• **DATA TO EXAMINE**
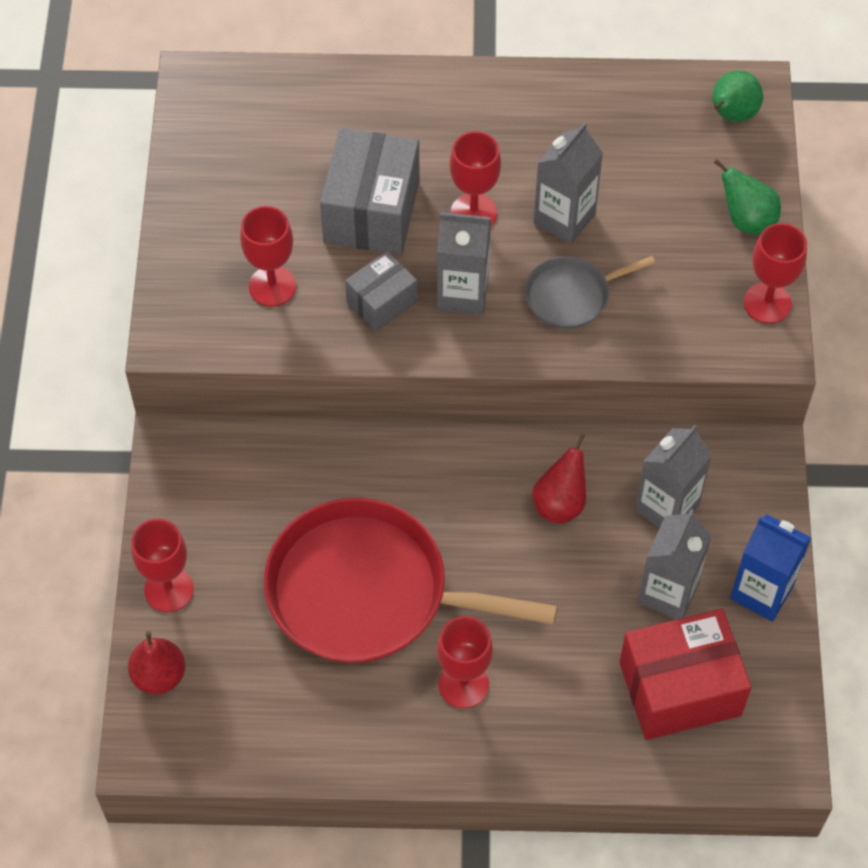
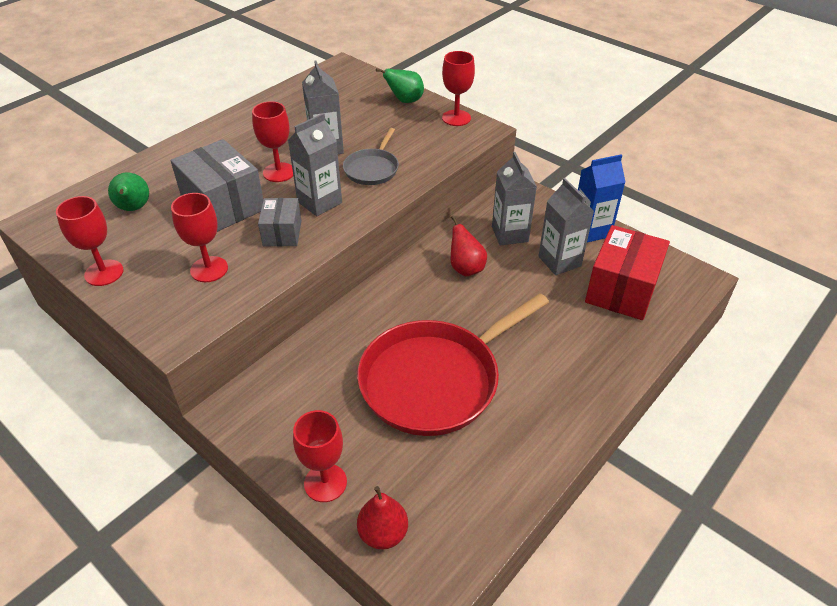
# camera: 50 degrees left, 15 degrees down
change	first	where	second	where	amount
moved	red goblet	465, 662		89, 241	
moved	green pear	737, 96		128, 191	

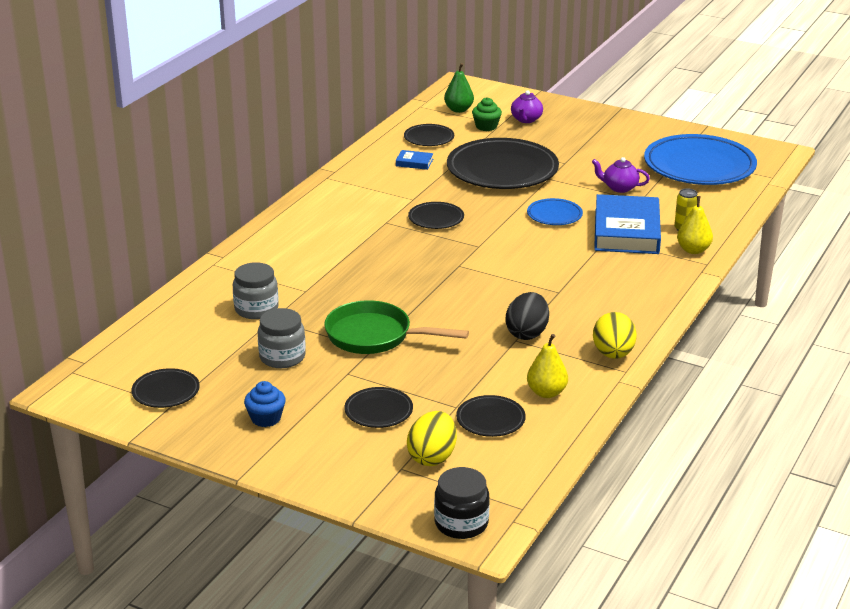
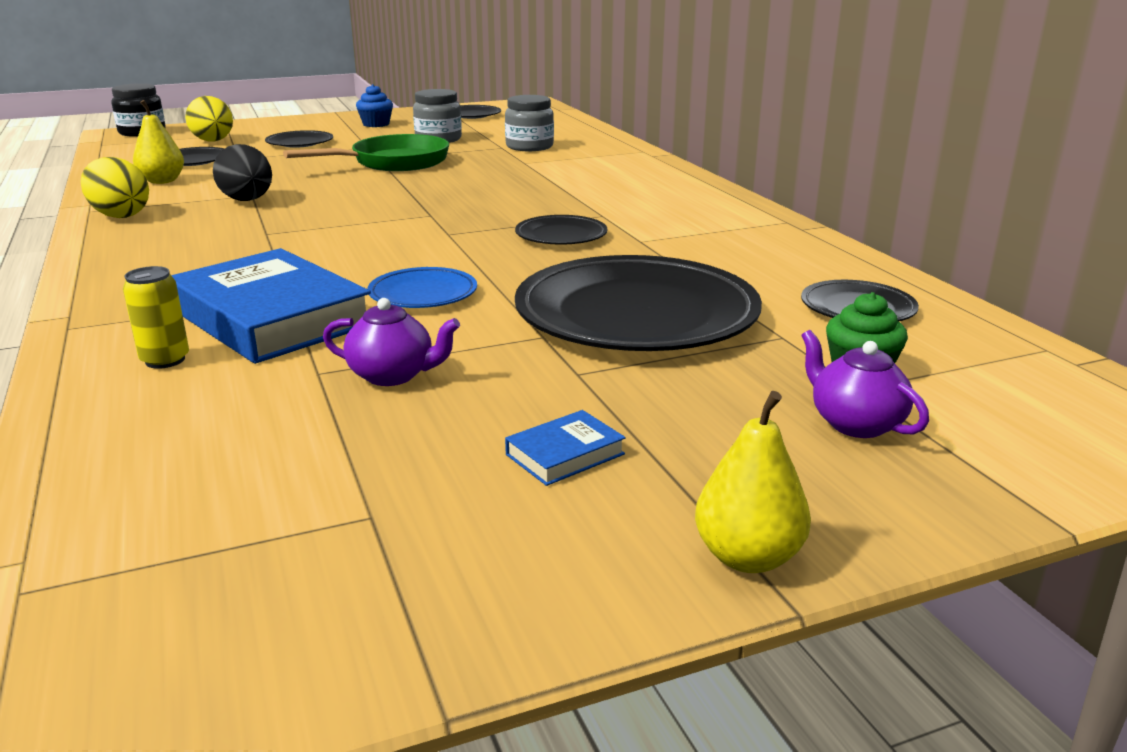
# camera: 130 degrees right, 5 degrees down
change	first	where	second	where	amount
moved	blue book	414, 160		565, 448	
removed	green pear	459, 88			
turned	purple teapot	621, 175		391, 342	45 degrees clockwise
removed	blue plate	700, 159			
moved	yellow pear	695, 225		753, 482	

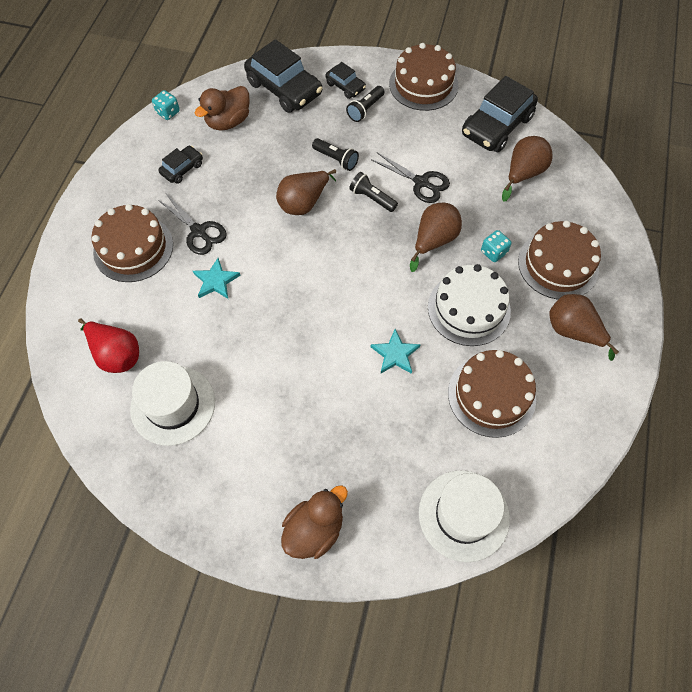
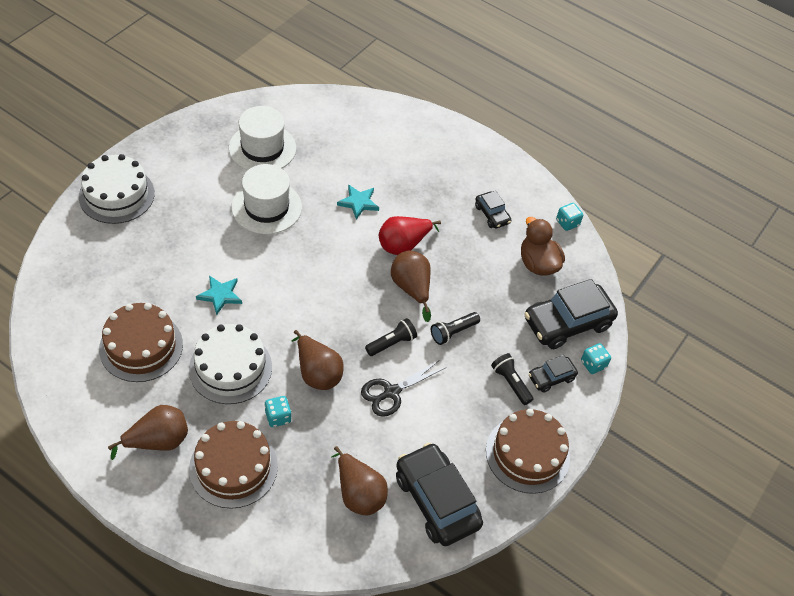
# camera: 105 degrees right, 10 degrees down
change	first	where	second	where	amount
moved	red pear	108, 345		410, 235	
removed	brown cake	132, 243			
removed	black scissors	192, 224			
replaced	brown duck	314, 522	white cake	117, 189	
moved	white hat	464, 516		266, 199	
added			turquoise dice	596, 358	

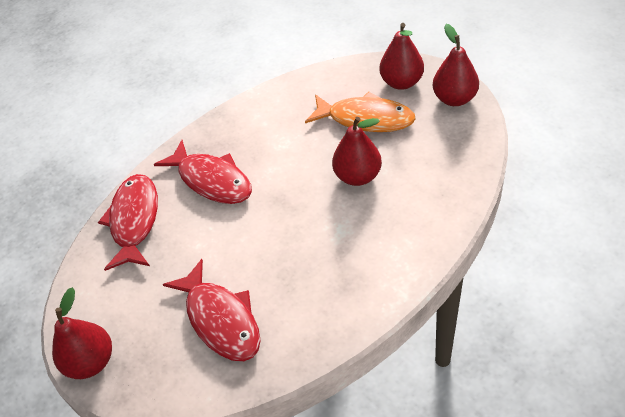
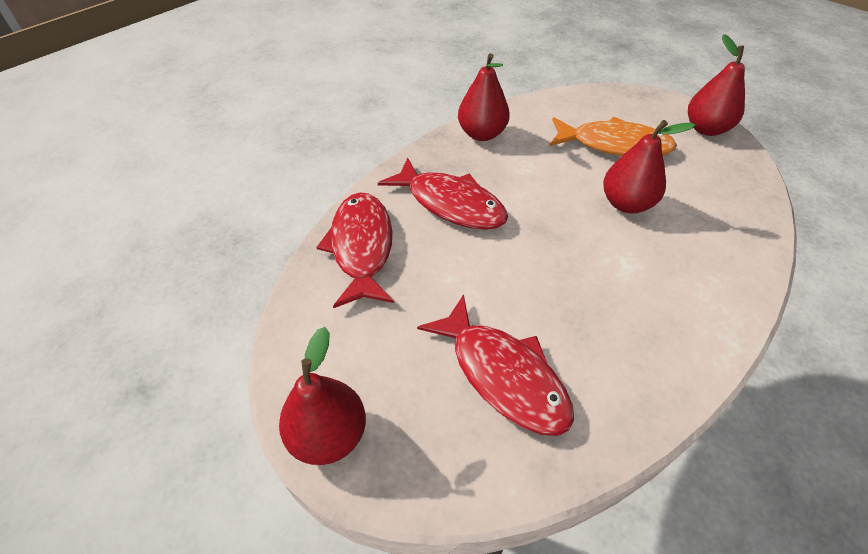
# camera: 10 degrees left, 0 degrees up
change	first	where	second	where	amount
moved	red pear	401, 56		484, 97	

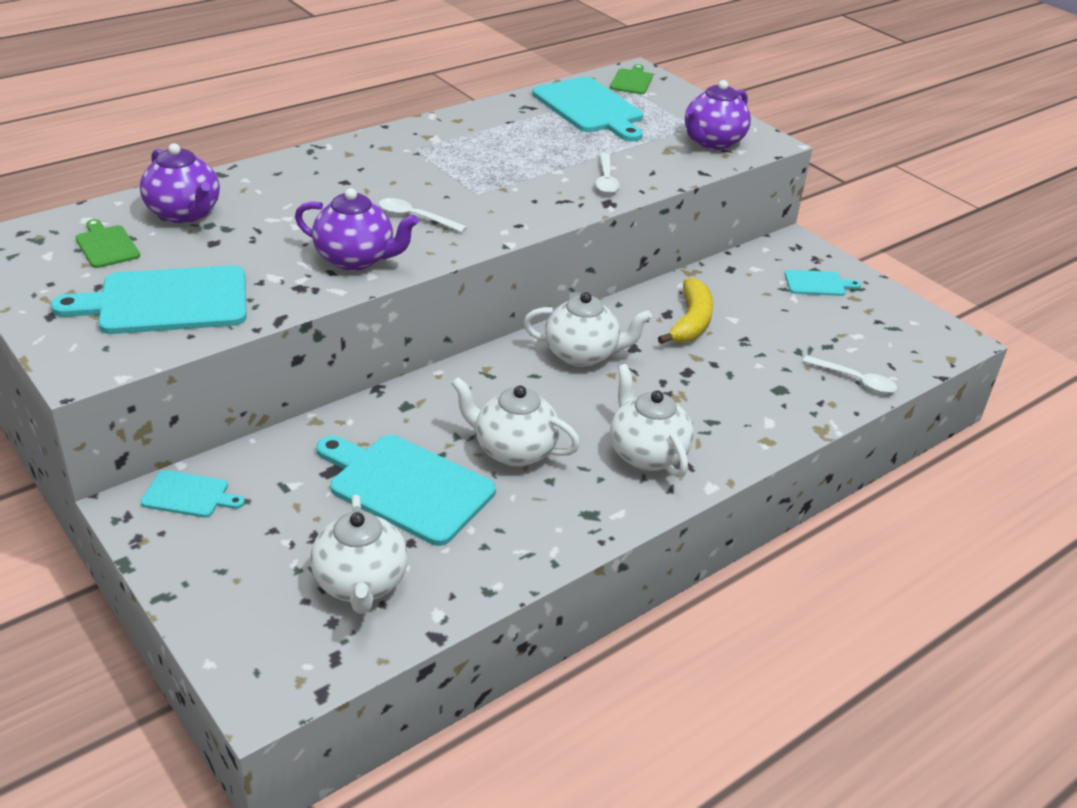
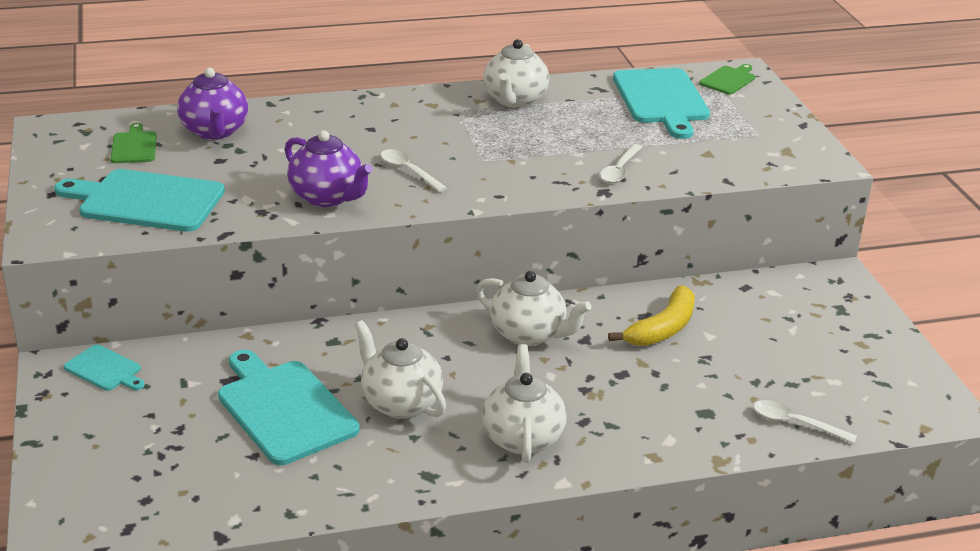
# camera: 25 degrees right, 5 degrees down
change	first	where	second	where	amount
moved	white teapot	359, 554		516, 73	
removed	purple teapot	718, 115			
removed	turquoise cutting board	823, 283			
turned	white spoon	850, 374		805, 421	150 degrees clockwise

• **WORK TO COMPLETE**
Transcribe the whole listing exactly as it stands, apart from the pictures.

• **WRITTEN ANSWER**
# camera: 50 degrees left, 15 degrees down
change	first	where	second	where	amount
moved	red goblet	465, 662		89, 241	
moved	green pear	737, 96		128, 191	

# camera: 130 degrees right, 5 degrees down
change	first	where	second	where	amount
moved	blue book	414, 160		565, 448	
removed	green pear	459, 88			
turned	purple teapot	621, 175		391, 342	45 degrees clockwise
removed	blue plate	700, 159			
moved	yellow pear	695, 225		753, 482	

# camera: 105 degrees right, 10 degrees down
change	first	where	second	where	amount
moved	red pear	108, 345		410, 235	
removed	brown cake	132, 243			
removed	black scissors	192, 224			
replaced	brown duck	314, 522	white cake	117, 189	
moved	white hat	464, 516		266, 199	
added			turquoise dice	596, 358	

# camera: 10 degrees left, 0 degrees up
change	first	where	second	where	amount
moved	red pear	401, 56		484, 97	

# camera: 25 degrees right, 5 degrees down
change	first	where	second	where	amount
moved	white teapot	359, 554		516, 73	
removed	purple teapot	718, 115			
removed	turquoise cutting board	823, 283			
turned	white spoon	850, 374		805, 421	150 degrees clockwise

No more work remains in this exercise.